| Problem statement |
Give back the lines below verbatim, omitting all pictures.

| Data |
________________________

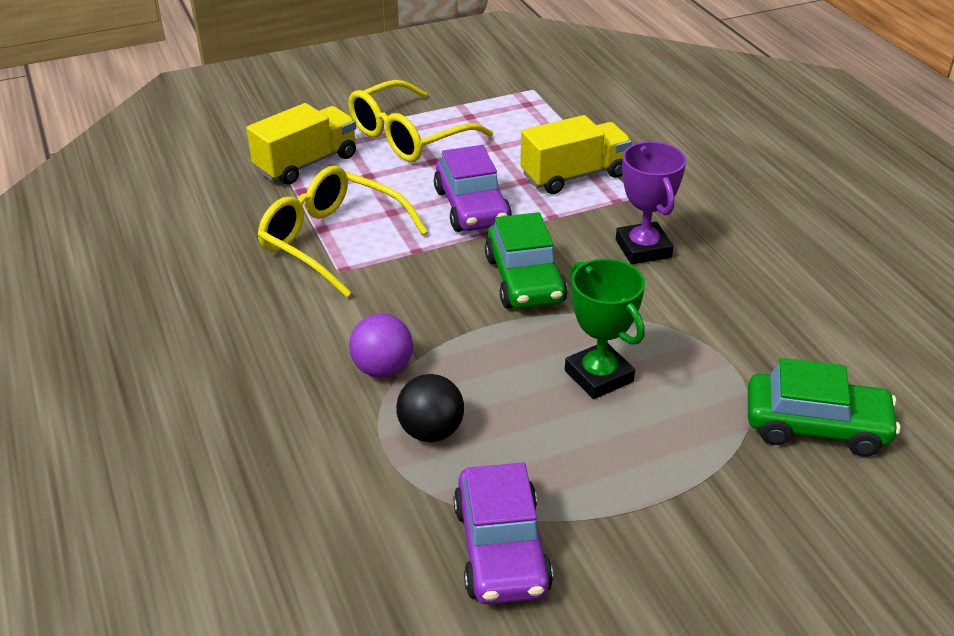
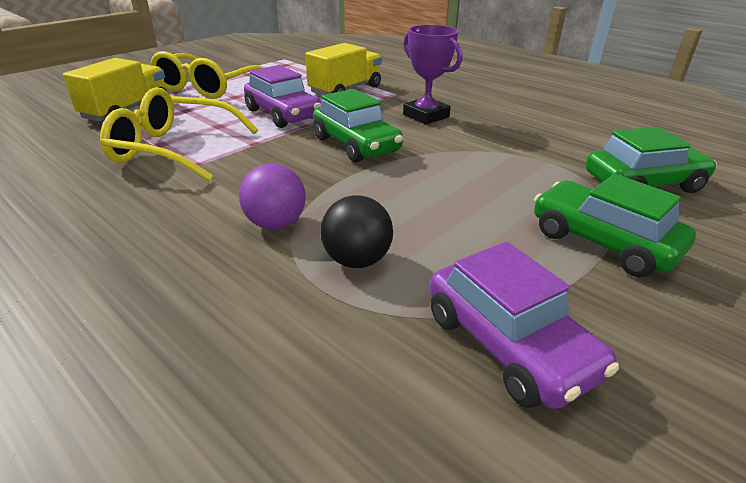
camera: 25 degrees left, 5 degrees down
green trophy [565,259,645,399] -> none
none -> green car [534,174,696,277]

________________________

| Answer area |
camera: 25 degrees left, 5 degrees down
green trophy [565,259,645,399] -> none
none -> green car [534,174,696,277]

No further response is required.